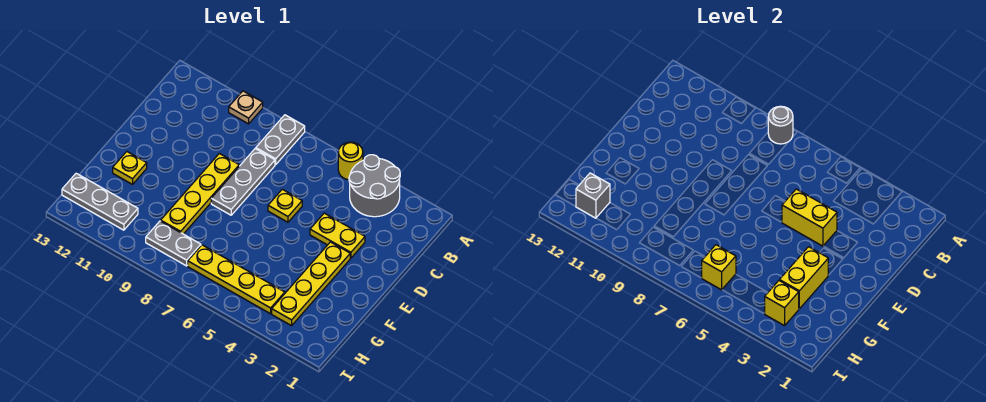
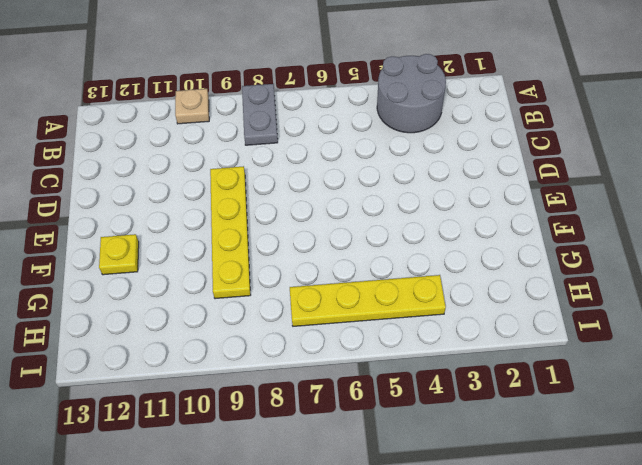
none -> yellow round brick A5 level 1
none -> grey plate C8:E8 level 1
none -> yellow plate D3:D4 level 1

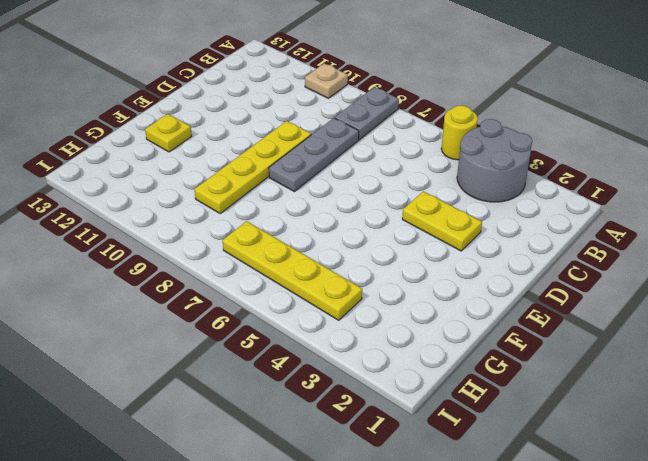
none -> yellow plate D6 level 1
none -> yellow plate E3:H3 level 1
none -> grey plate H8:H9 level 1

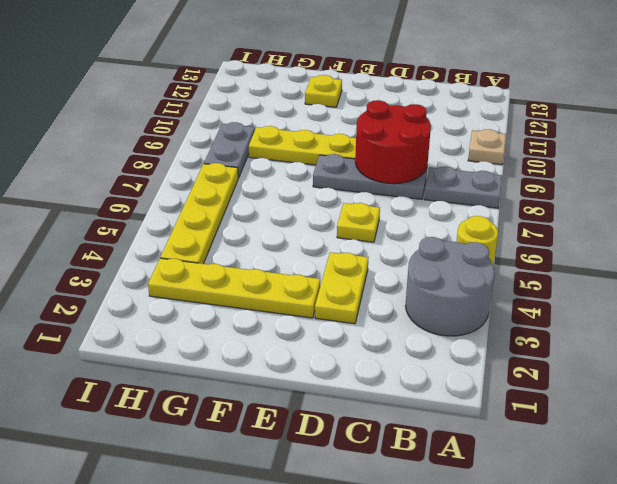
red round brick C8:D9 level 2 -> none
none -> grey plate H11:H13 level 1
none -> grey round brick A8 level 2
none -> yellow brick D4:D5 level 2

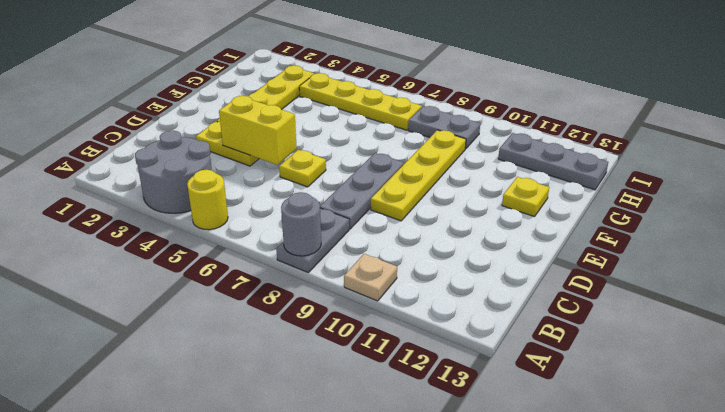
none -> yellow brick F3:G3 level 2
none -> yellow brick H3 level 2
none -> yellow brick H6 level 2

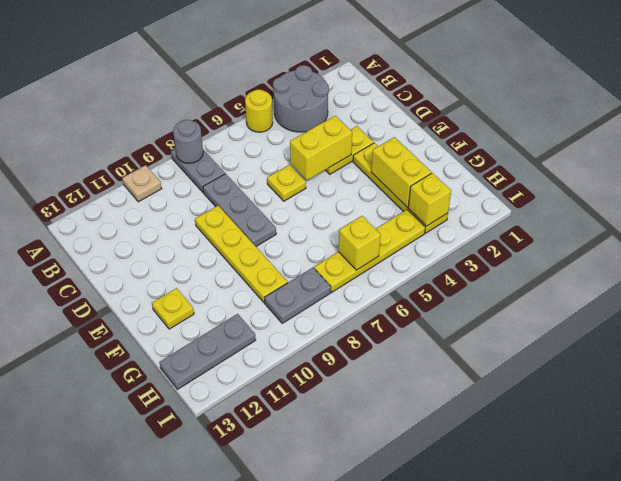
none -> grey brick H12 level 2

^^^^^^^^

- [DIRECTIONS]: Begin at the line that contains "none -> yellow brick F3:G3 level 2" and transcribe exactly, and only, each line through the final line of the data above, both included; the pictures do not go in.

- [SOLVED PROBLEM]:
none -> yellow brick F3:G3 level 2
none -> yellow brick H3 level 2
none -> yellow brick H6 level 2

none -> grey brick H12 level 2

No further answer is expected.